Requirement: The lines to print are the one containing "yellow brick E5 level" and every line after it through the end of the entries below. Print them exactly and nothing else.

[Object change listings]
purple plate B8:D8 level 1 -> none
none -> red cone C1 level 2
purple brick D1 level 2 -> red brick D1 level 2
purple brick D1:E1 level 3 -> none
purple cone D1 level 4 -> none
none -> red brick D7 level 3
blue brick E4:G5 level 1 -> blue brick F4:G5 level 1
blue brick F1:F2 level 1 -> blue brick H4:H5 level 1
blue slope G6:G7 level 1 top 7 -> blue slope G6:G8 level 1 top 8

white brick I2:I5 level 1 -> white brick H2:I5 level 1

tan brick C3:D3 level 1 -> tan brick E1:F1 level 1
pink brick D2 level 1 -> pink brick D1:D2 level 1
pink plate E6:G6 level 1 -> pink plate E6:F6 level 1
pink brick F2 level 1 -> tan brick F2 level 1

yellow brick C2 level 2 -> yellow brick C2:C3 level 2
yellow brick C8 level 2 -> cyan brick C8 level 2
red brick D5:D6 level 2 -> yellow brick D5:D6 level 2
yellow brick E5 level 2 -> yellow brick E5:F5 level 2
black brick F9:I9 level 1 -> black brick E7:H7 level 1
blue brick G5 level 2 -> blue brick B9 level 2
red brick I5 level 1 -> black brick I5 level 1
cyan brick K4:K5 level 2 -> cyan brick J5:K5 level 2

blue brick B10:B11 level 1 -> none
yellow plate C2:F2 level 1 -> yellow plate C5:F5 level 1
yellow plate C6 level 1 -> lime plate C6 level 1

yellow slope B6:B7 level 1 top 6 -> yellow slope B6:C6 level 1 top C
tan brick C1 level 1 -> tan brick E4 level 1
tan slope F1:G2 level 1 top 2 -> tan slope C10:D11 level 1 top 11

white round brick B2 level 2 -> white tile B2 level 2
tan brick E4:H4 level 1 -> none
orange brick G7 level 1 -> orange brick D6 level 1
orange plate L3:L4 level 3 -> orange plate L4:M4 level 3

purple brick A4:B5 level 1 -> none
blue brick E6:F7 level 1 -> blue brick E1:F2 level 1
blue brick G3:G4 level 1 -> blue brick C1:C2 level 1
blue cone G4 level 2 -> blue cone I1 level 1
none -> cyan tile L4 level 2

Solved problem:
yellow brick E5 level 2 -> yellow brick E5:F5 level 2
black brick F9:I9 level 1 -> black brick E7:H7 level 1
blue brick G5 level 2 -> blue brick B9 level 2
red brick I5 level 1 -> black brick I5 level 1
cyan brick K4:K5 level 2 -> cyan brick J5:K5 level 2

blue brick B10:B11 level 1 -> none
yellow plate C2:F2 level 1 -> yellow plate C5:F5 level 1
yellow plate C6 level 1 -> lime plate C6 level 1

yellow slope B6:B7 level 1 top 6 -> yellow slope B6:C6 level 1 top C
tan brick C1 level 1 -> tan brick E4 level 1
tan slope F1:G2 level 1 top 2 -> tan slope C10:D11 level 1 top 11

white round brick B2 level 2 -> white tile B2 level 2
tan brick E4:H4 level 1 -> none
orange brick G7 level 1 -> orange brick D6 level 1
orange plate L3:L4 level 3 -> orange plate L4:M4 level 3

purple brick A4:B5 level 1 -> none
blue brick E6:F7 level 1 -> blue brick E1:F2 level 1
blue brick G3:G4 level 1 -> blue brick C1:C2 level 1
blue cone G4 level 2 -> blue cone I1 level 1
none -> cyan tile L4 level 2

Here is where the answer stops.